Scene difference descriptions
-.-.-
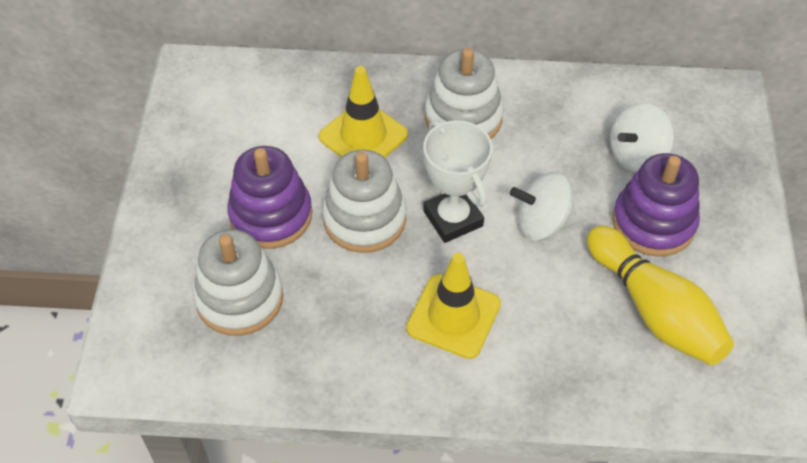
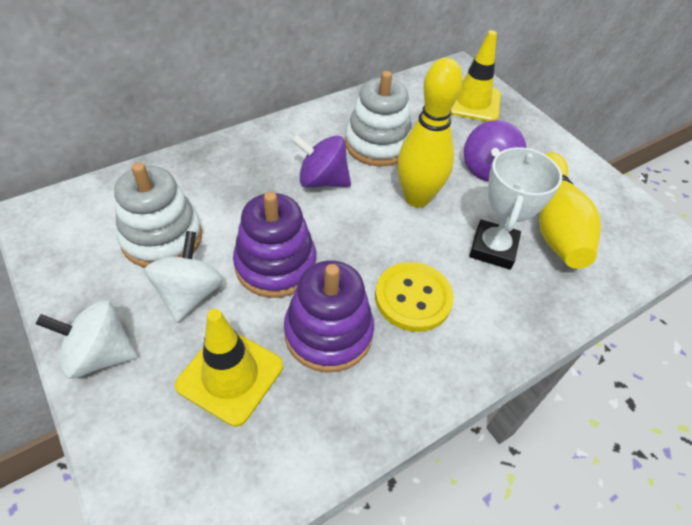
purple spinning top: 0 -> 2
white stacking toy: 3 -> 2
yellow bowling pin: 1 -> 2
yellow button: 0 -> 1

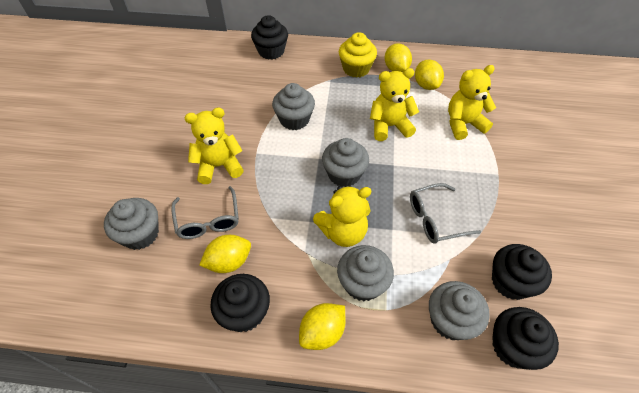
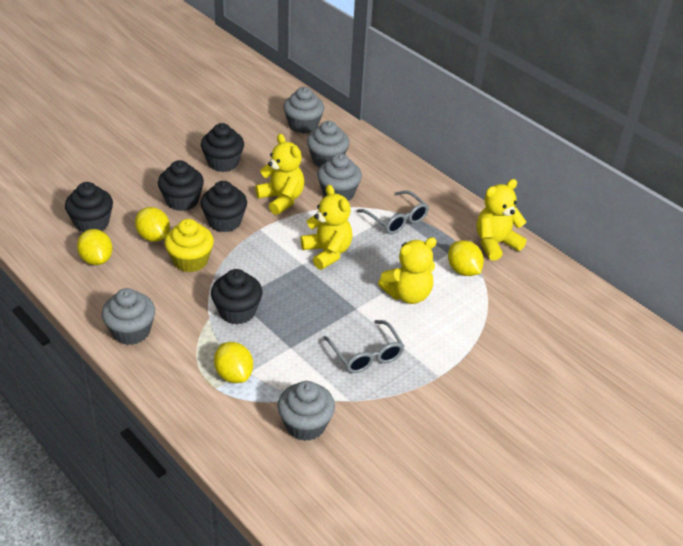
black cupcake: 4 -> 5

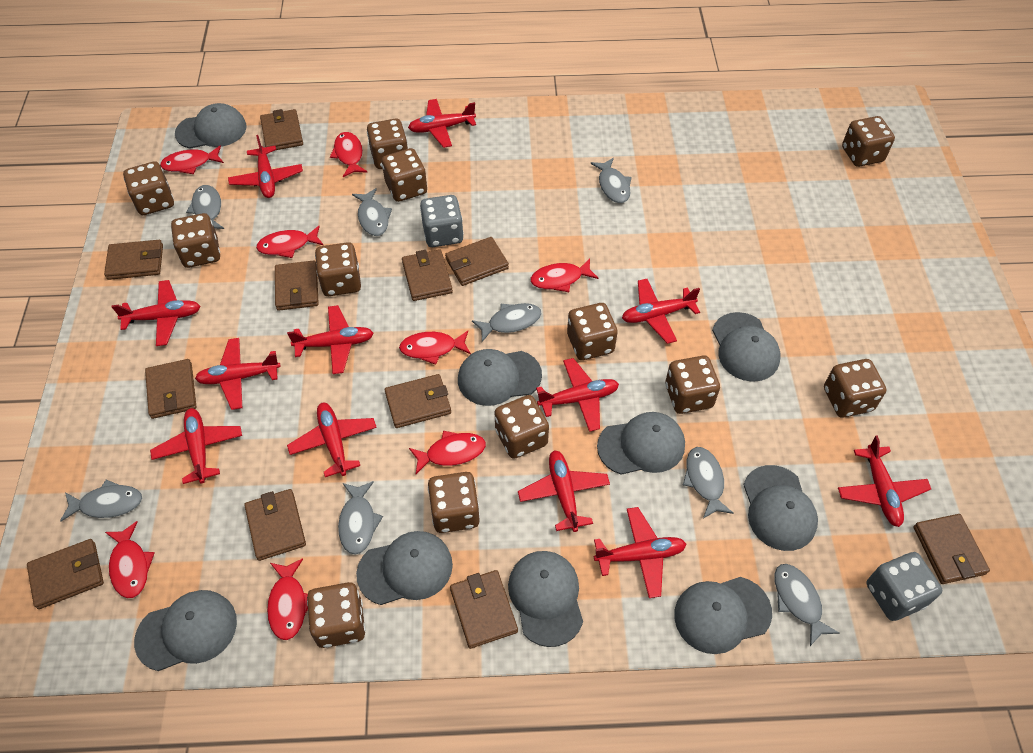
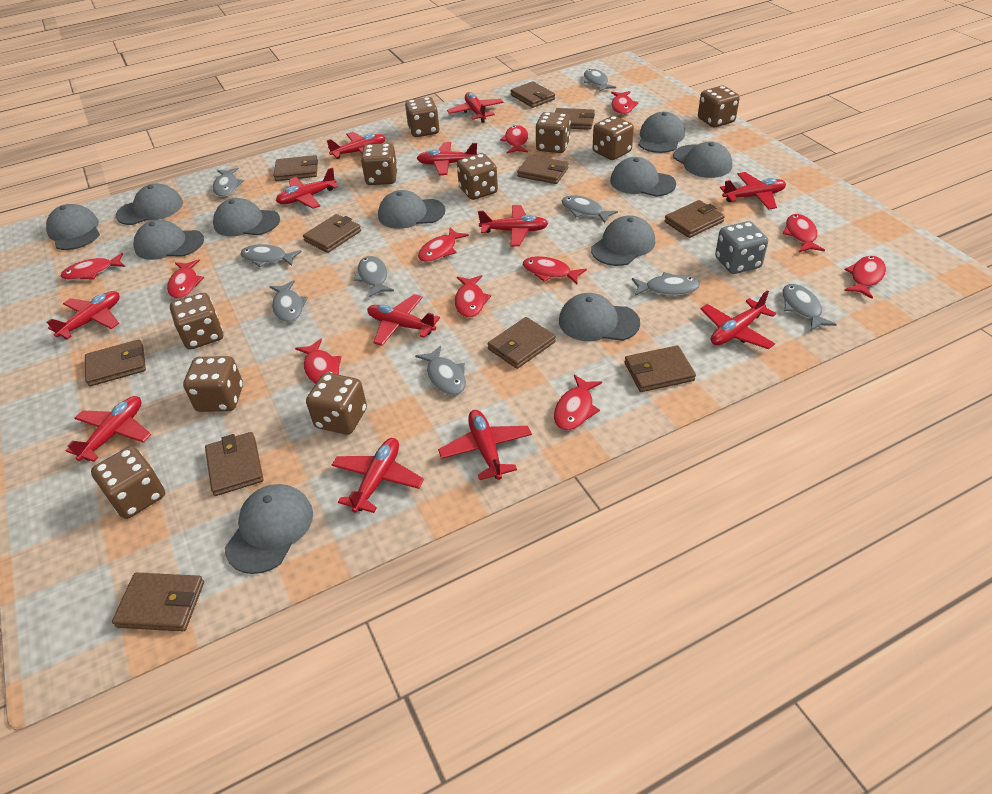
brown dice: 12 -> 10
grey cap: 9 -> 11
grey dice: 2 -> 1
grey fish: 8 -> 9
red fish: 8 -> 11

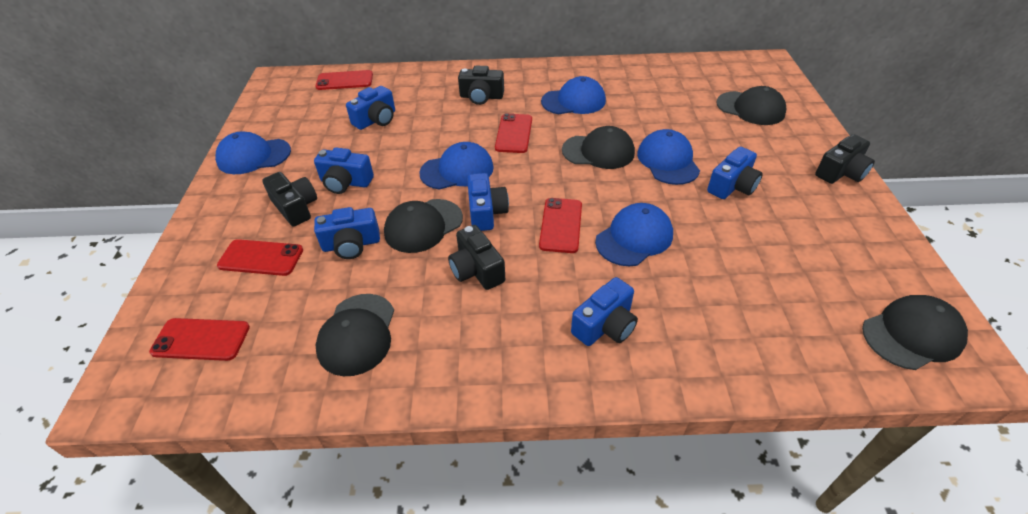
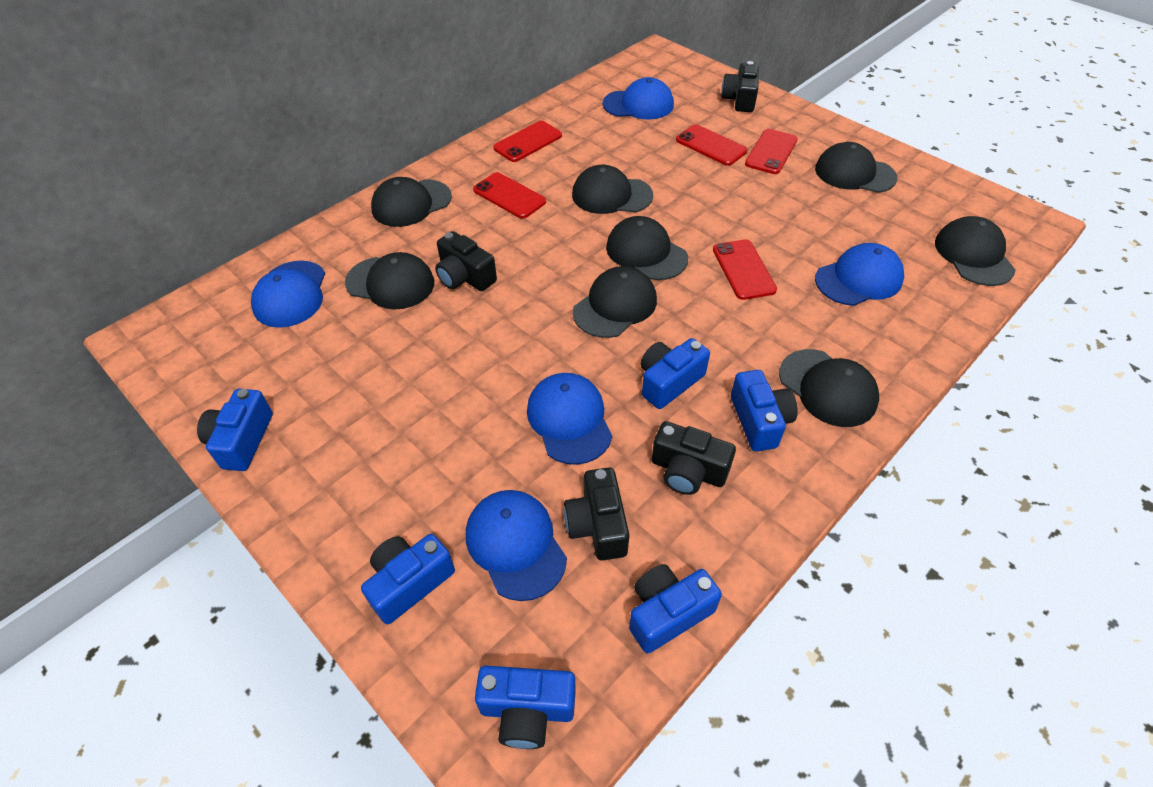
black cap: 5 -> 8

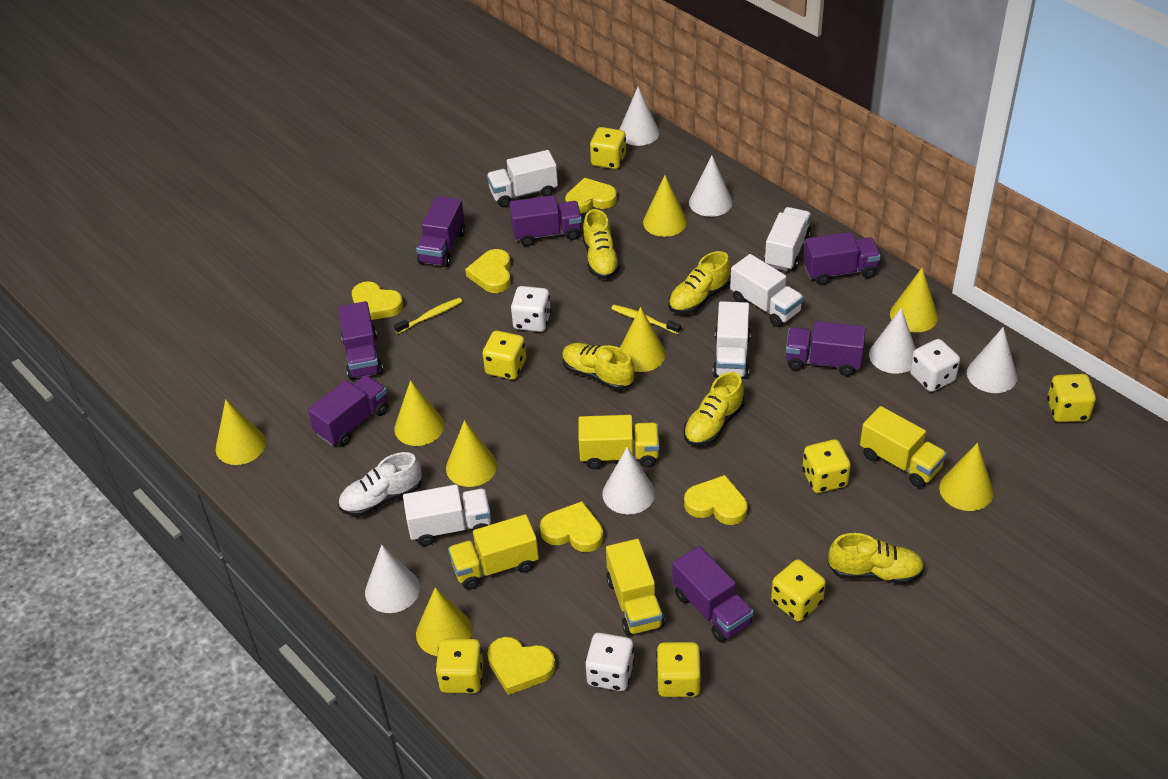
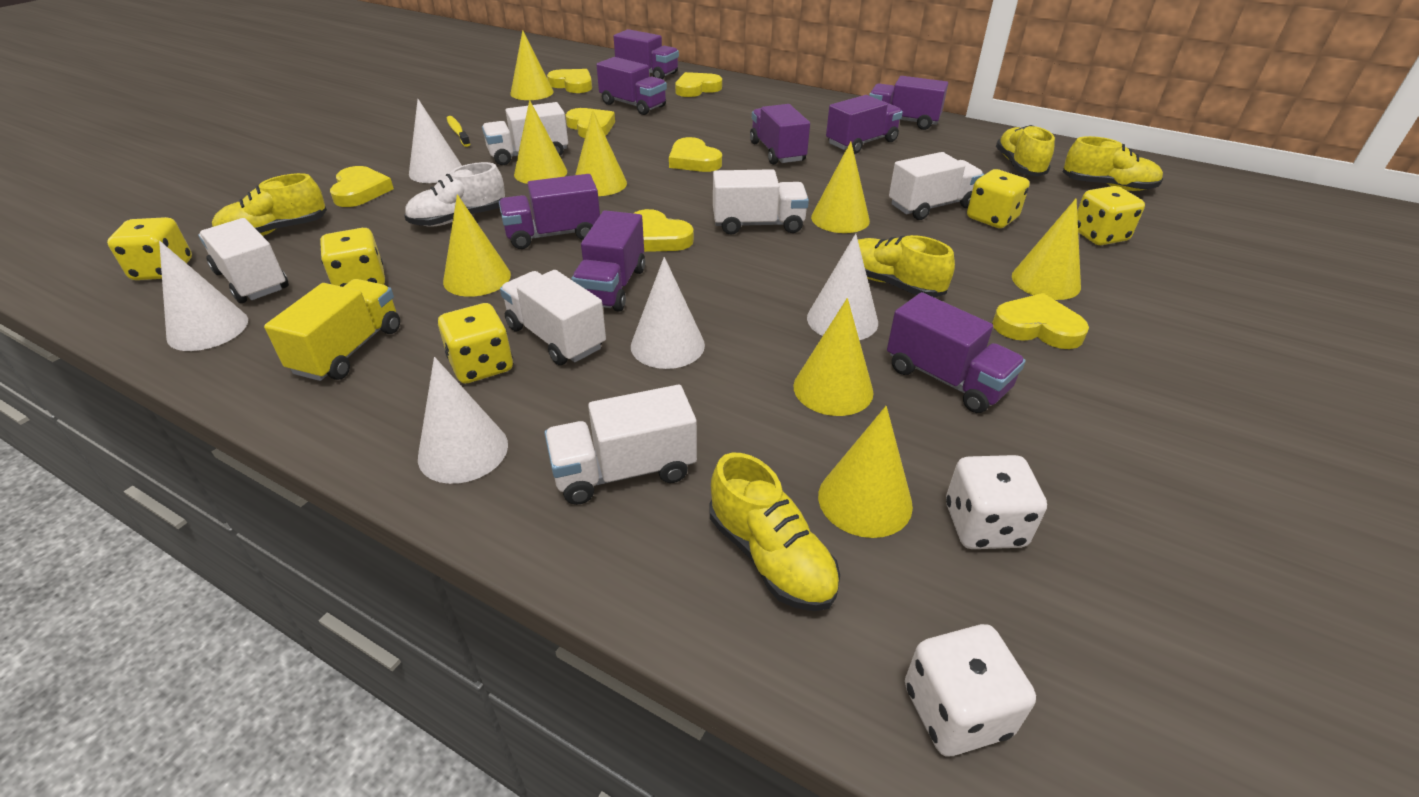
purple truck: 7 -> 8
white cone: 6 -> 5
white dice: 3 -> 2
white truck: 5 -> 6
yellow dice: 7 -> 5
yellow heart: 6 -> 7
yellow toothbrush: 2 -> 1
yellow truck: 4 -> 1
-.-.-
**Exercise details**
What is needed is an exact copy of the lines from the one containing "brown dice: 12 -> 10" through the last line of the records, with every picture left out.

**Answer**
brown dice: 12 -> 10
grey cap: 9 -> 11
grey dice: 2 -> 1
grey fish: 8 -> 9
red fish: 8 -> 11

black cap: 5 -> 8

purple truck: 7 -> 8
white cone: 6 -> 5
white dice: 3 -> 2
white truck: 5 -> 6
yellow dice: 7 -> 5
yellow heart: 6 -> 7
yellow toothbrush: 2 -> 1
yellow truck: 4 -> 1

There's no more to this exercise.